Object change listings:

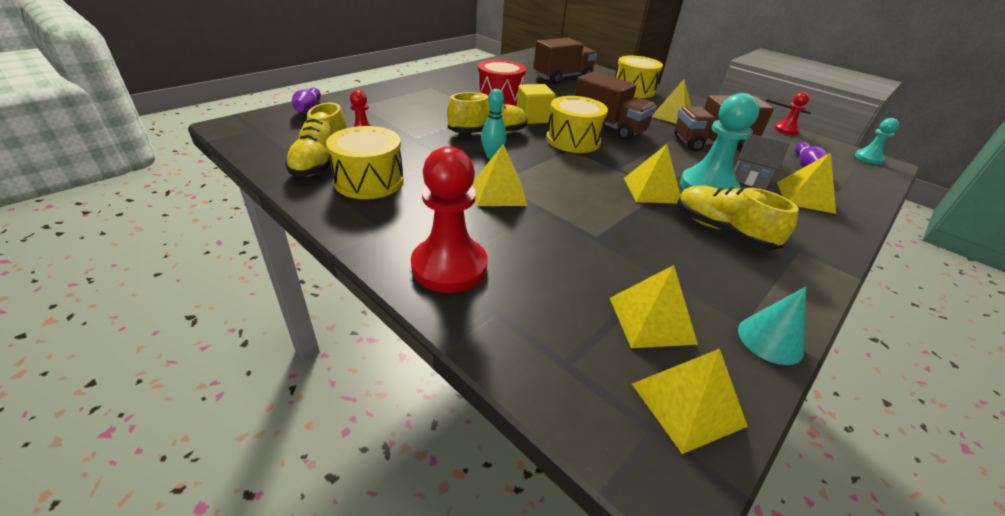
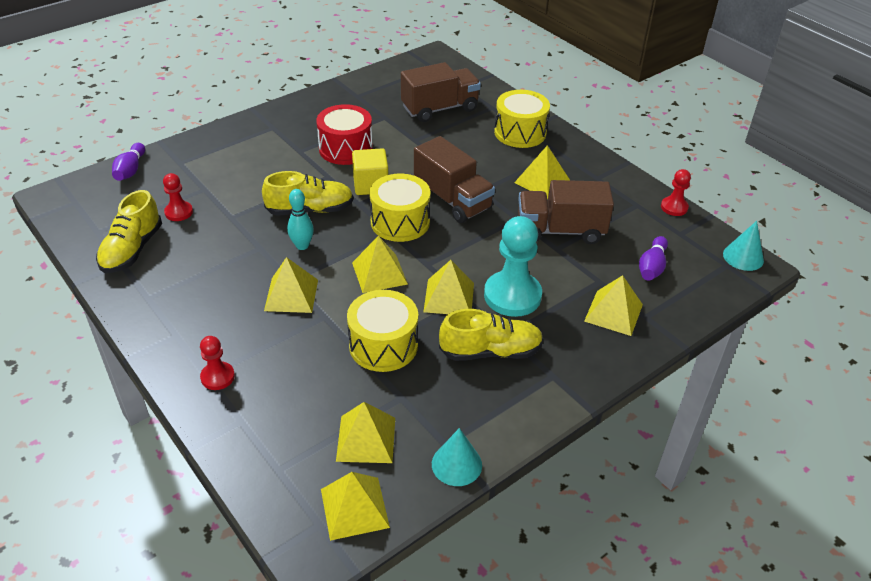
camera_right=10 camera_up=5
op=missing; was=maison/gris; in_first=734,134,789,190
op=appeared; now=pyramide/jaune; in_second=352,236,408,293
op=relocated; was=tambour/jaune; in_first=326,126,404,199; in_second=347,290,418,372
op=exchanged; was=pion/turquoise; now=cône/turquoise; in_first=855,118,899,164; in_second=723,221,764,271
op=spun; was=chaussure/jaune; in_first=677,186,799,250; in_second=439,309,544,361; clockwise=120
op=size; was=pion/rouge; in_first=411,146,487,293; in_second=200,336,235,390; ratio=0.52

▸ **EXERCISE**:
The lines from the one holding "op=appeared; now=pyramide/jaune; in_second=352,236,408,293" to the last line of the entries, both included: retype them exactly and give nothing else.

▸ **PROBLEM SOLUTION**:
op=appeared; now=pyramide/jaune; in_second=352,236,408,293
op=relocated; was=tambour/jaune; in_first=326,126,404,199; in_second=347,290,418,372
op=exchanged; was=pion/turquoise; now=cône/turquoise; in_first=855,118,899,164; in_second=723,221,764,271
op=spun; was=chaussure/jaune; in_first=677,186,799,250; in_second=439,309,544,361; clockwise=120
op=size; was=pion/rouge; in_first=411,146,487,293; in_second=200,336,235,390; ratio=0.52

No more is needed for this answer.